[Supplied data Boundary: Start]

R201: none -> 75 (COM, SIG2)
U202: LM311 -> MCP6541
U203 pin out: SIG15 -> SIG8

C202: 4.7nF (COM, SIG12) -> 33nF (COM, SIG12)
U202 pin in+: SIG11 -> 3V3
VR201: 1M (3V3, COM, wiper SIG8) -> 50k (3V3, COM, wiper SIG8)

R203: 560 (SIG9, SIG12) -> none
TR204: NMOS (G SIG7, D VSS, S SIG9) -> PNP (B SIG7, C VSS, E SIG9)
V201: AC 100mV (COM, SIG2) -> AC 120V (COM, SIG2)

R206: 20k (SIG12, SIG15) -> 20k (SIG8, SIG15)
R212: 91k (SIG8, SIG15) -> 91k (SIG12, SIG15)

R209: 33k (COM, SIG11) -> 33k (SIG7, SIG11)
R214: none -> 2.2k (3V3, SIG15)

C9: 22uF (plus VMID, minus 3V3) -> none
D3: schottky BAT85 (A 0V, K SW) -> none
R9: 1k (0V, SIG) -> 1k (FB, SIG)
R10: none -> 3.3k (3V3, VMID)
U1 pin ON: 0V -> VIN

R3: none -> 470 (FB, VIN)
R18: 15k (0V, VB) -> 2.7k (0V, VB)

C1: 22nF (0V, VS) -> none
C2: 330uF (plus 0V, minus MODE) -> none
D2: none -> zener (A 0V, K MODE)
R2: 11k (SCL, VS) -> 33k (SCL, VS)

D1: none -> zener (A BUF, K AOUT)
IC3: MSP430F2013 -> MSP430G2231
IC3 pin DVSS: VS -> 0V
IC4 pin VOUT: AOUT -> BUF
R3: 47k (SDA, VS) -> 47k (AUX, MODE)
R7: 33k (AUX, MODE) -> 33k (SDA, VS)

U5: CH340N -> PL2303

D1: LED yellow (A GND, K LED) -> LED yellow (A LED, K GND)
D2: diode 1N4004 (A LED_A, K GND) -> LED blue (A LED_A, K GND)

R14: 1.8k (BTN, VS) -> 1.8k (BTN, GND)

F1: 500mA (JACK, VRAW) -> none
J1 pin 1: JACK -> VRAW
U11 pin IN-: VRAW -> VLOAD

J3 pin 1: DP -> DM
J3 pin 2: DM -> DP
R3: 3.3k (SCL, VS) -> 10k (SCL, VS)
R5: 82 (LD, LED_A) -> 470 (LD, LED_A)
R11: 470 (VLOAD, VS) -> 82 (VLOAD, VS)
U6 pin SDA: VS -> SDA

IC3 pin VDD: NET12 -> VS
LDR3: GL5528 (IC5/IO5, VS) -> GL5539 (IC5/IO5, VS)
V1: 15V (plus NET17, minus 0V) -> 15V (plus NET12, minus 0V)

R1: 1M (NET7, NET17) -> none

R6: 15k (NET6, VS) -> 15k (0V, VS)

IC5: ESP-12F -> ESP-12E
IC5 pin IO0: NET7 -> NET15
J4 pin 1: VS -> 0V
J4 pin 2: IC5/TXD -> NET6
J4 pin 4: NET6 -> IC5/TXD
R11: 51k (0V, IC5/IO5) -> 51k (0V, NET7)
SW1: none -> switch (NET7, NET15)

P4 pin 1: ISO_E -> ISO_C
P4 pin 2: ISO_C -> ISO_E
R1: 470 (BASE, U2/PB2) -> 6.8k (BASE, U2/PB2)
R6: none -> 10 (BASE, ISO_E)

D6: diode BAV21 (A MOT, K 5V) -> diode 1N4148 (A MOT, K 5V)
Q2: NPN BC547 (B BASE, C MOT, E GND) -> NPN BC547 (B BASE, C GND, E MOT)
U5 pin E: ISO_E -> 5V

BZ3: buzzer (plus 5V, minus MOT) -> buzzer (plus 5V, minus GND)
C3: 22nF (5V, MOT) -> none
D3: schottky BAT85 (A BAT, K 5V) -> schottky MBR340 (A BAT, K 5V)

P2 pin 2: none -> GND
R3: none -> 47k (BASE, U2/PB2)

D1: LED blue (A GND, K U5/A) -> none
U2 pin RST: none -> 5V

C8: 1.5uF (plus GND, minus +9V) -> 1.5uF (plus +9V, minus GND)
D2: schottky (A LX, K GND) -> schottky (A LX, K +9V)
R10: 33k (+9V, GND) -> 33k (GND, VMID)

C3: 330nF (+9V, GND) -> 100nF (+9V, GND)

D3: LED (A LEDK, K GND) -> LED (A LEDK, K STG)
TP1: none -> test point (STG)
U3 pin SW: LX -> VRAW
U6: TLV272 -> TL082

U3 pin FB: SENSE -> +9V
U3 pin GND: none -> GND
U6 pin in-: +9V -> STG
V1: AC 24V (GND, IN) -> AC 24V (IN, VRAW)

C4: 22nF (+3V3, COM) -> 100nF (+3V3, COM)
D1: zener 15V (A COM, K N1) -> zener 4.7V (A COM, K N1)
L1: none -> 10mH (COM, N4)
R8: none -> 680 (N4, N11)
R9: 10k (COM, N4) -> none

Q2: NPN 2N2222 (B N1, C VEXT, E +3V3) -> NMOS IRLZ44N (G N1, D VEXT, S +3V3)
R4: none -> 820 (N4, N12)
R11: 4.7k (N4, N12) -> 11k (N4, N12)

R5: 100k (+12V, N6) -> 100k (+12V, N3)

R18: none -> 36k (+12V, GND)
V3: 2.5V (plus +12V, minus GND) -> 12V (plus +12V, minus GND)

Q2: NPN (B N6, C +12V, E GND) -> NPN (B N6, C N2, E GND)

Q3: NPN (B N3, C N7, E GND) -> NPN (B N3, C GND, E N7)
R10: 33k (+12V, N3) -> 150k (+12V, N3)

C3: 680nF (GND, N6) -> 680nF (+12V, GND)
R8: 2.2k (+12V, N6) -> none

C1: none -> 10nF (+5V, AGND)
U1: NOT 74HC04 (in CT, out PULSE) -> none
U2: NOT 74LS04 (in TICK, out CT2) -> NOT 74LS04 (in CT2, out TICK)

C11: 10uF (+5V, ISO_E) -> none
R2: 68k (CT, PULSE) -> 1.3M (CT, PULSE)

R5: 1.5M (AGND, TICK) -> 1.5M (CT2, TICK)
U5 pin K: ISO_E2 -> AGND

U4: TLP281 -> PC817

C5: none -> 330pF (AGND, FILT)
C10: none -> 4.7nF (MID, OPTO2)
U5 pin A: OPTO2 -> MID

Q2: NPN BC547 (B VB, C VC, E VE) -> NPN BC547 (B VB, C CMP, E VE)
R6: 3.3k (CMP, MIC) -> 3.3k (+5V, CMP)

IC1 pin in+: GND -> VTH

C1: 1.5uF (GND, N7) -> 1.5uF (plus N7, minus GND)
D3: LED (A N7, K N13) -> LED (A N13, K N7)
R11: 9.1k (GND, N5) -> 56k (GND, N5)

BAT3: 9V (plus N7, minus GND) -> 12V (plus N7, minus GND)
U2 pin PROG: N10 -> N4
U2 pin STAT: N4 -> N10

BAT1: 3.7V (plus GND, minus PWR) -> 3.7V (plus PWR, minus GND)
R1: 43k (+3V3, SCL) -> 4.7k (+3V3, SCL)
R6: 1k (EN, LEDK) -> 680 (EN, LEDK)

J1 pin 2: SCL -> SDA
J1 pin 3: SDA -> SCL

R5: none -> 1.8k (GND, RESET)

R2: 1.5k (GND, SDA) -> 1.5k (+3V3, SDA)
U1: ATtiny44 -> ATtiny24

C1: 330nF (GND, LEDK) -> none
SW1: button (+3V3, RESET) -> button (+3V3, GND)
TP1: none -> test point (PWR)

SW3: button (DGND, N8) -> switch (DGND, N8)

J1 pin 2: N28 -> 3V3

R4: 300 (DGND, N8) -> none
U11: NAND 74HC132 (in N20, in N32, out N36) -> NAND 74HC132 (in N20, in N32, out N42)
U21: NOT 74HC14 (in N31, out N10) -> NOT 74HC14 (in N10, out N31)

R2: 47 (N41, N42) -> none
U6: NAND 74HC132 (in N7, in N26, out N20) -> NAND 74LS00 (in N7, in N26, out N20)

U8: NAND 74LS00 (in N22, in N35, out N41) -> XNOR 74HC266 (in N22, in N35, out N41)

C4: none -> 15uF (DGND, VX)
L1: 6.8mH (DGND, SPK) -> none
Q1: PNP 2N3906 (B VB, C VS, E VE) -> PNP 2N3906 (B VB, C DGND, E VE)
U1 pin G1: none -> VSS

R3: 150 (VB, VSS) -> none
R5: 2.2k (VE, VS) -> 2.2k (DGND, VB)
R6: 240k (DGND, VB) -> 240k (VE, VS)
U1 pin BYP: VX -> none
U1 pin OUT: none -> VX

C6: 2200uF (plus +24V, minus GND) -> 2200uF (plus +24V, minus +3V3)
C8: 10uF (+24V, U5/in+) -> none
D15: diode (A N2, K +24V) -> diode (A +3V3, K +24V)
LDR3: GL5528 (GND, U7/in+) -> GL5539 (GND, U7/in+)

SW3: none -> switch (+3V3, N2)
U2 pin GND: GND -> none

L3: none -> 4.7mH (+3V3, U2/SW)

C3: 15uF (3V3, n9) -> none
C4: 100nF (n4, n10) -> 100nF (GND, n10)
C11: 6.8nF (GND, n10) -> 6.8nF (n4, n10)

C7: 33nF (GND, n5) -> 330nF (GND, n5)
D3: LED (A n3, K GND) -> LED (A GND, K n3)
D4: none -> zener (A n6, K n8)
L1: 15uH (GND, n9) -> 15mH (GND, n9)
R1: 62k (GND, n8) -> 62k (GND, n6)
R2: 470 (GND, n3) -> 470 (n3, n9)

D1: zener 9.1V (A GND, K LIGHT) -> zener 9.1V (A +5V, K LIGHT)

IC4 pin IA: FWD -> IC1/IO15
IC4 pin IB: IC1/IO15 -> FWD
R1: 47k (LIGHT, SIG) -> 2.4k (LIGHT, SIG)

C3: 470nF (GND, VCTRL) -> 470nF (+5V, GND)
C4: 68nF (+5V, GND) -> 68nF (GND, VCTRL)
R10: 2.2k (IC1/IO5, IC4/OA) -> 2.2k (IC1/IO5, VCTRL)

[Supplied data Boundary: End]

Activity: With the line holding "R1: 470 (BASE, U2/PB2) -> 6.8k (BASE, U2/PB2)" as the first and the line holding "R3: none -> 47k (BASE, U2/PB2)" as the last, set down that range of the entries above exactly, and nothing else.

Solution:
R1: 470 (BASE, U2/PB2) -> 6.8k (BASE, U2/PB2)
R6: none -> 10 (BASE, ISO_E)

D6: diode BAV21 (A MOT, K 5V) -> diode 1N4148 (A MOT, K 5V)
Q2: NPN BC547 (B BASE, C MOT, E GND) -> NPN BC547 (B BASE, C GND, E MOT)
U5 pin E: ISO_E -> 5V

BZ3: buzzer (plus 5V, minus MOT) -> buzzer (plus 5V, minus GND)
C3: 22nF (5V, MOT) -> none
D3: schottky BAT85 (A BAT, K 5V) -> schottky MBR340 (A BAT, K 5V)

P2 pin 2: none -> GND
R3: none -> 47k (BASE, U2/PB2)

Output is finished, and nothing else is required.